** Opening Input data block **

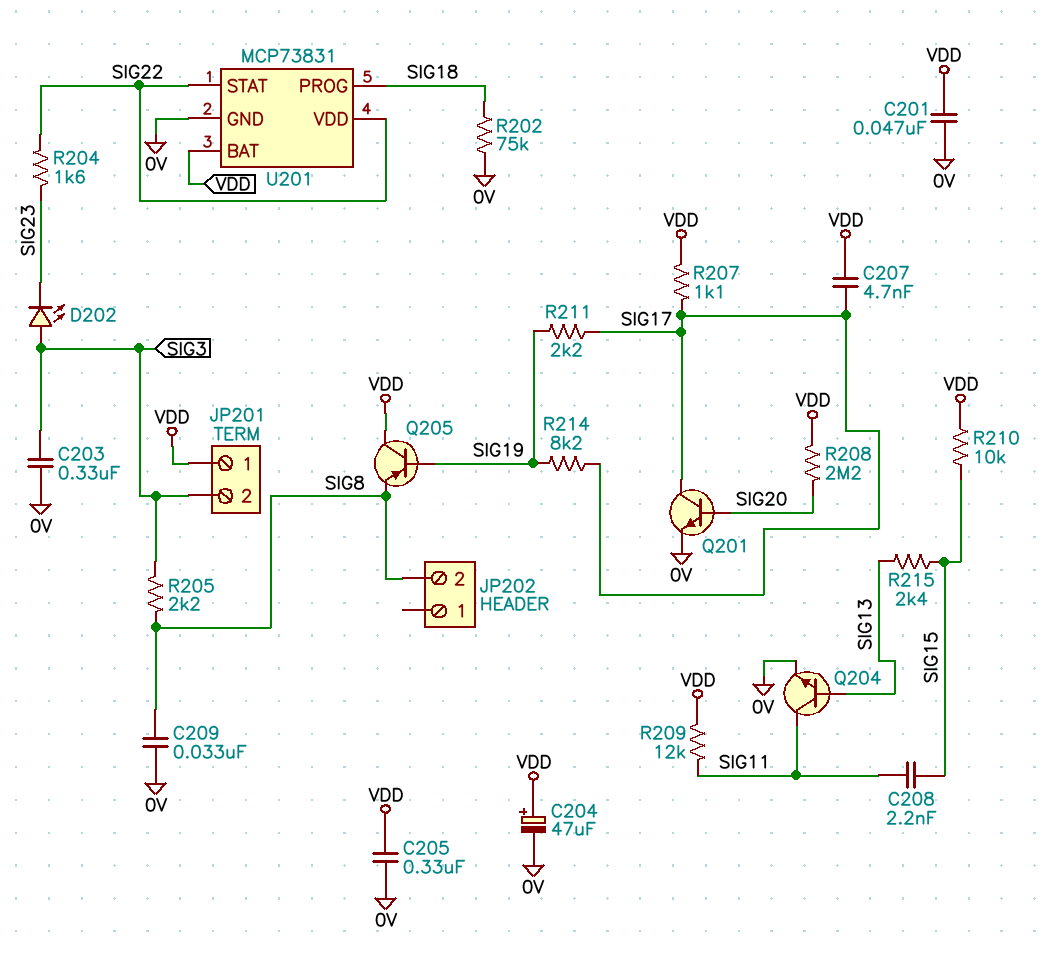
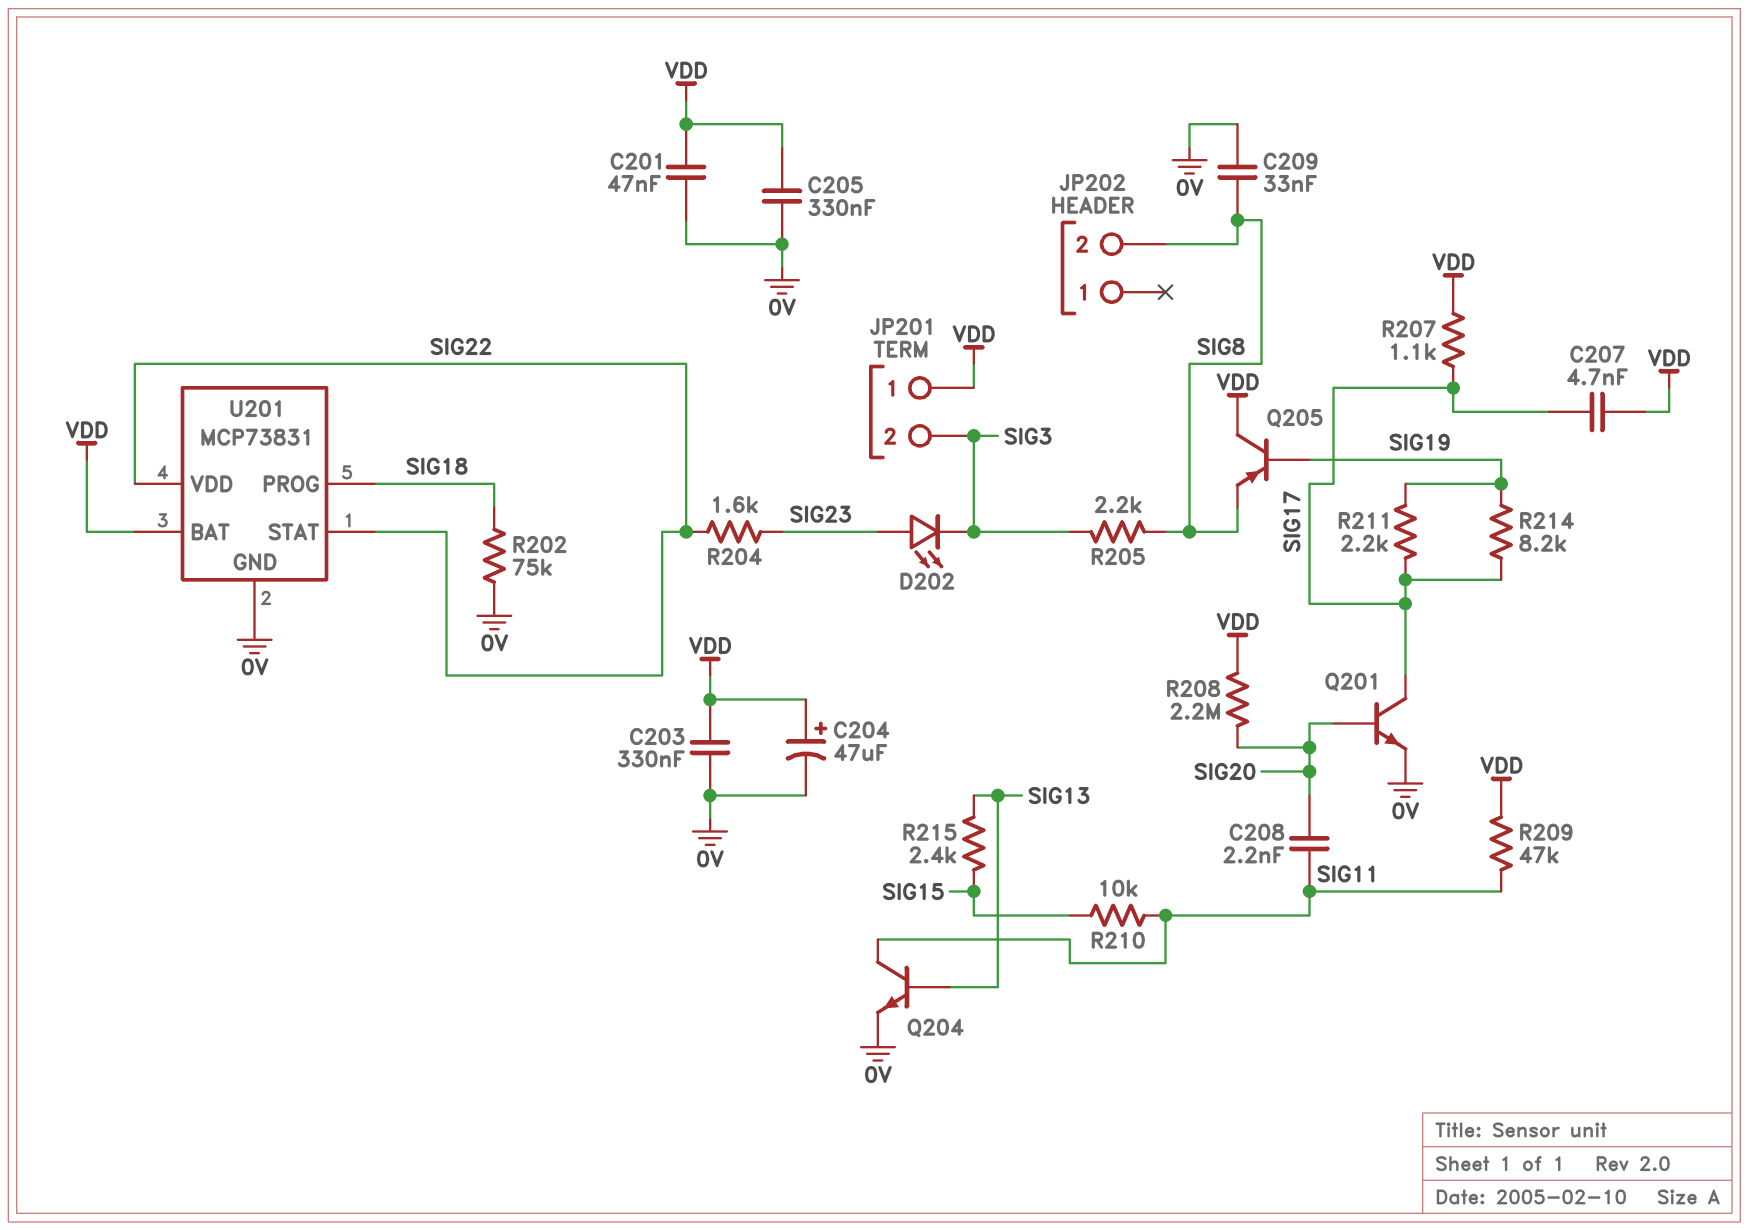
C203: 330nF (0V, SIG3) -> 330nF (0V, VDD)
C208: 2.2nF (SIG11, SIG15) -> 2.2nF (SIG11, SIG20)
D202: LED (A SIG3, K SIG23) -> LED (A SIG23, K SIG3)
R209: 12k (SIG11, VDD) -> 47k (SIG11, VDD)
R210: 10k (SIG15, VDD) -> 10k (SIG11, SIG15)

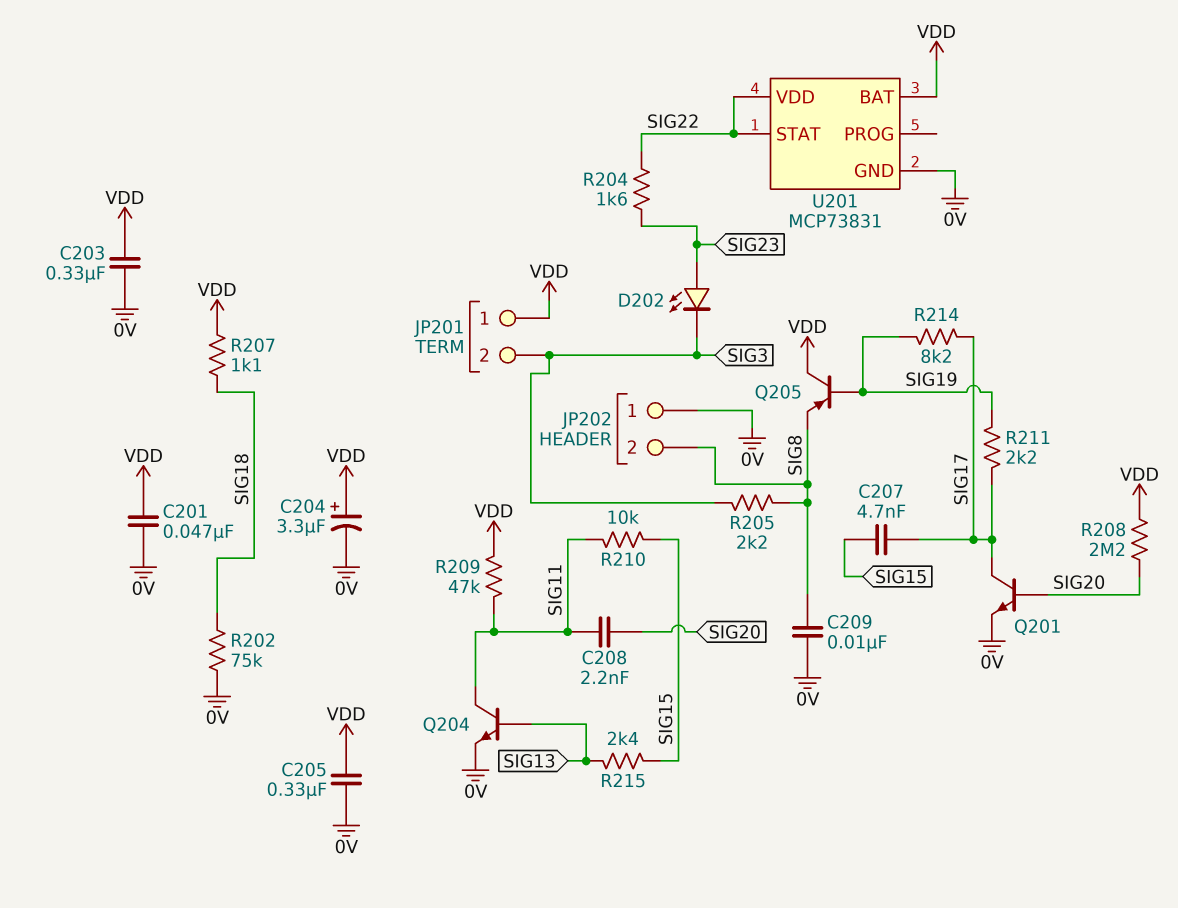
C204: 47uF (plus VDD, minus 0V) -> 3.3uF (plus VDD, minus 0V)
C207: 4.7nF (SIG17, VDD) -> 4.7nF (SIG15, SIG17)
C209: 33nF (0V, SIG8) -> 10nF (0V, SIG8)
JP202 pin 1: none -> 0V
R207: 1.1k (SIG17, VDD) -> 1.1k (SIG18, VDD)
U201 pin PROG: SIG18 -> none

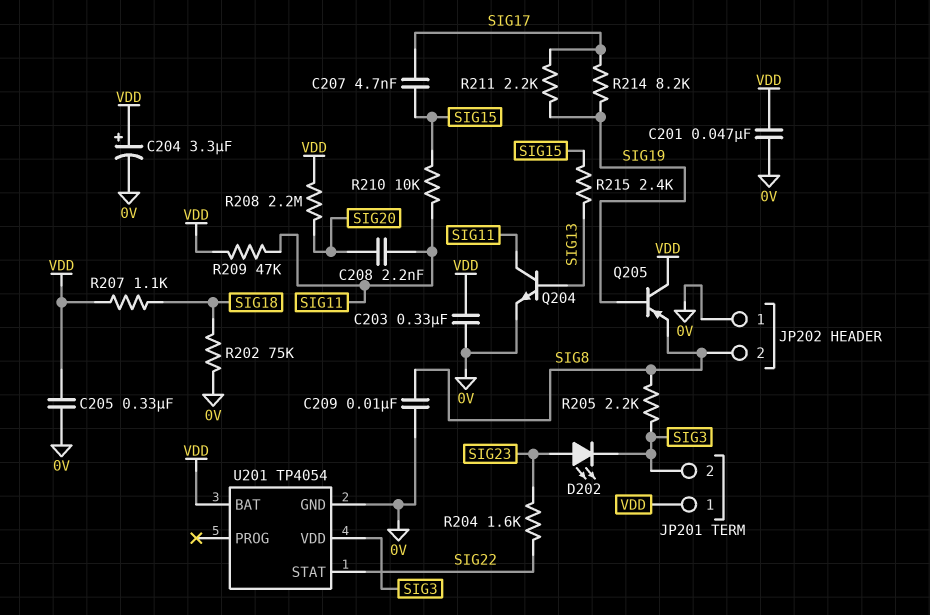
Q201: NPN (B SIG20, C SIG17, E 0V) -> none
U201: MCP73831 -> TP4054
U201 pin VDD: SIG22 -> SIG3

** Closing Input data block **

> Work to complete: Set the pictures aside and reproduce the data above exactly.

> Task response:
C203: 330nF (0V, SIG3) -> 330nF (0V, VDD)
C208: 2.2nF (SIG11, SIG15) -> 2.2nF (SIG11, SIG20)
D202: LED (A SIG3, K SIG23) -> LED (A SIG23, K SIG3)
R209: 12k (SIG11, VDD) -> 47k (SIG11, VDD)
R210: 10k (SIG15, VDD) -> 10k (SIG11, SIG15)

C204: 47uF (plus VDD, minus 0V) -> 3.3uF (plus VDD, minus 0V)
C207: 4.7nF (SIG17, VDD) -> 4.7nF (SIG15, SIG17)
C209: 33nF (0V, SIG8) -> 10nF (0V, SIG8)
JP202 pin 1: none -> 0V
R207: 1.1k (SIG17, VDD) -> 1.1k (SIG18, VDD)
U201 pin PROG: SIG18 -> none

Q201: NPN (B SIG20, C SIG17, E 0V) -> none
U201: MCP73831 -> TP4054
U201 pin VDD: SIG22 -> SIG3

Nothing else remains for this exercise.